◆ Required work ◆
Take every line from the data that has the word "brick" in it.

◆ Input records ◆
++++++++++

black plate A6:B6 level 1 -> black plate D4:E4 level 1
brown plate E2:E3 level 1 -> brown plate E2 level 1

++++++++++

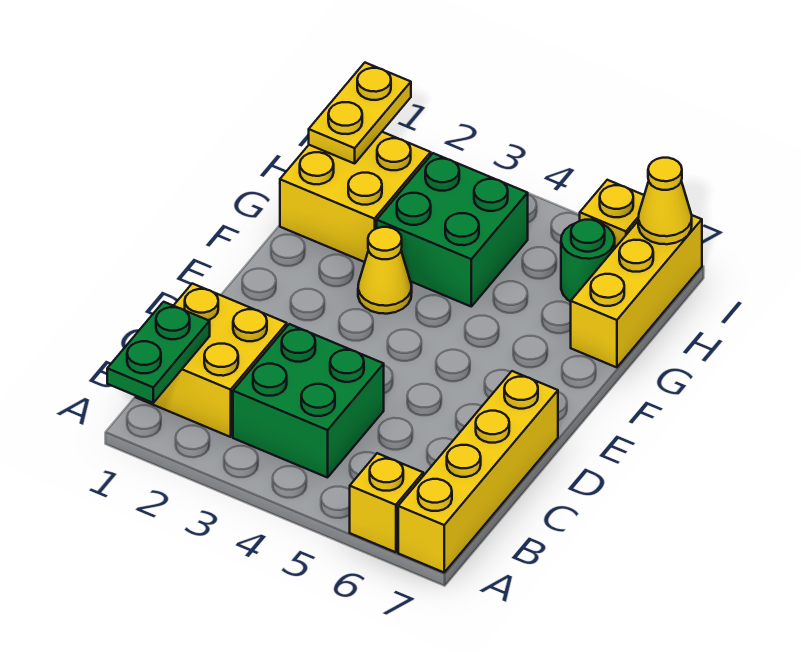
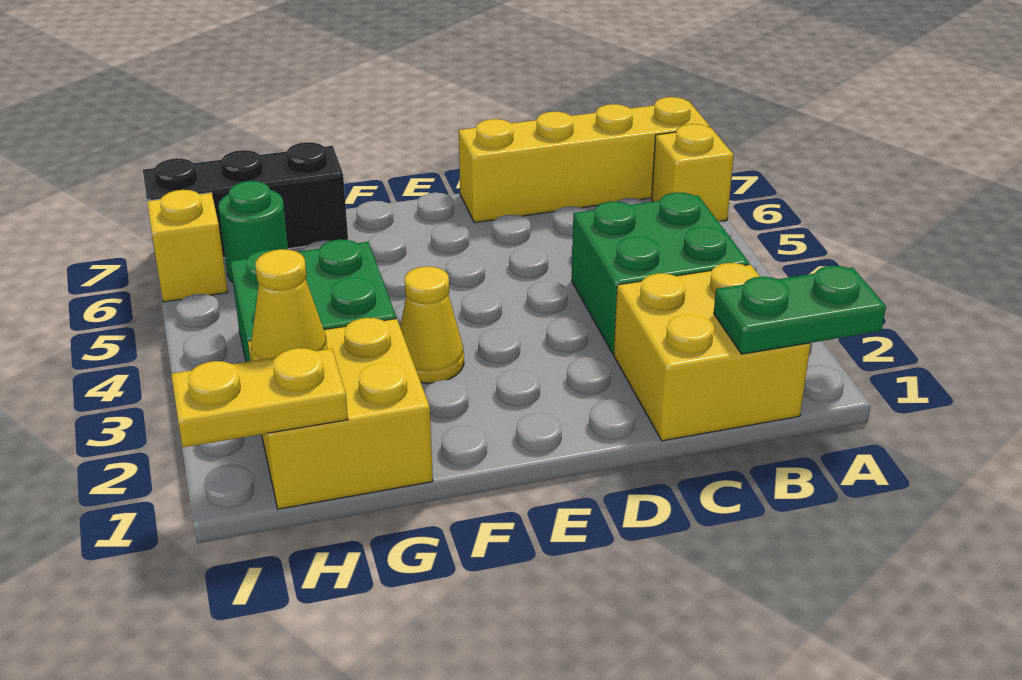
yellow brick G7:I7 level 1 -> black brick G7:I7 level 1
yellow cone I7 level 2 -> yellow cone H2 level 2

++++++++++

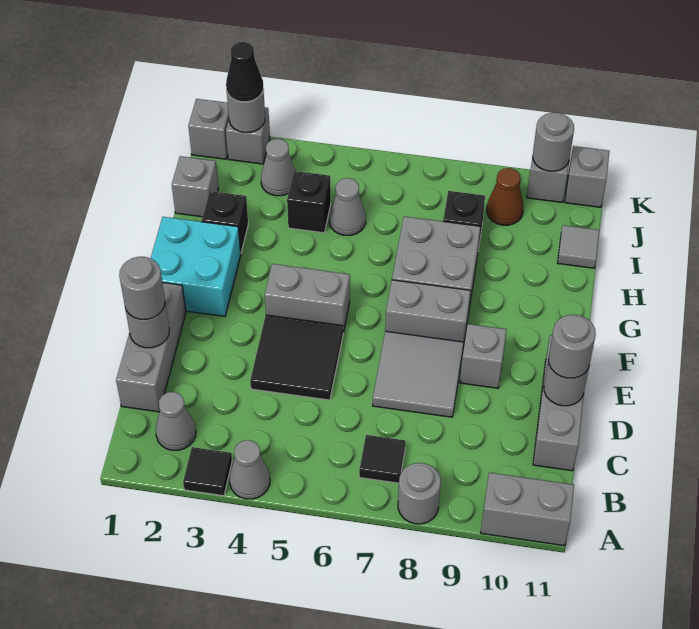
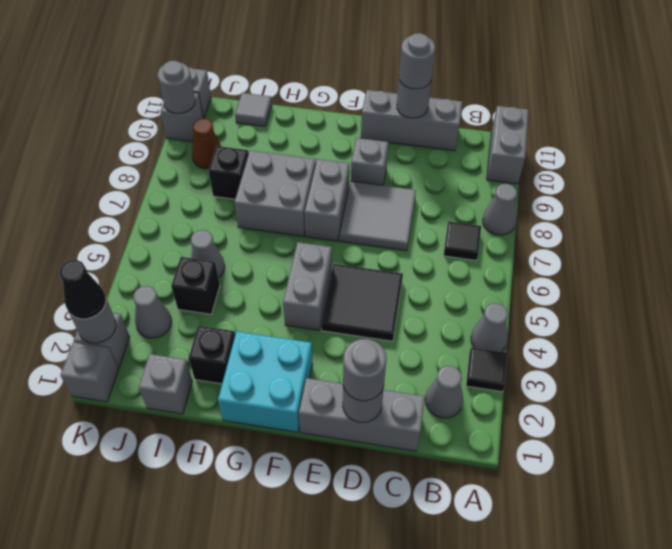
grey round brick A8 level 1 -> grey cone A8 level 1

++++++++++

◆ Exercise output ◆
yellow brick G7:I7 level 1 -> black brick G7:I7 level 1
grey round brick A8 level 1 -> grey cone A8 level 1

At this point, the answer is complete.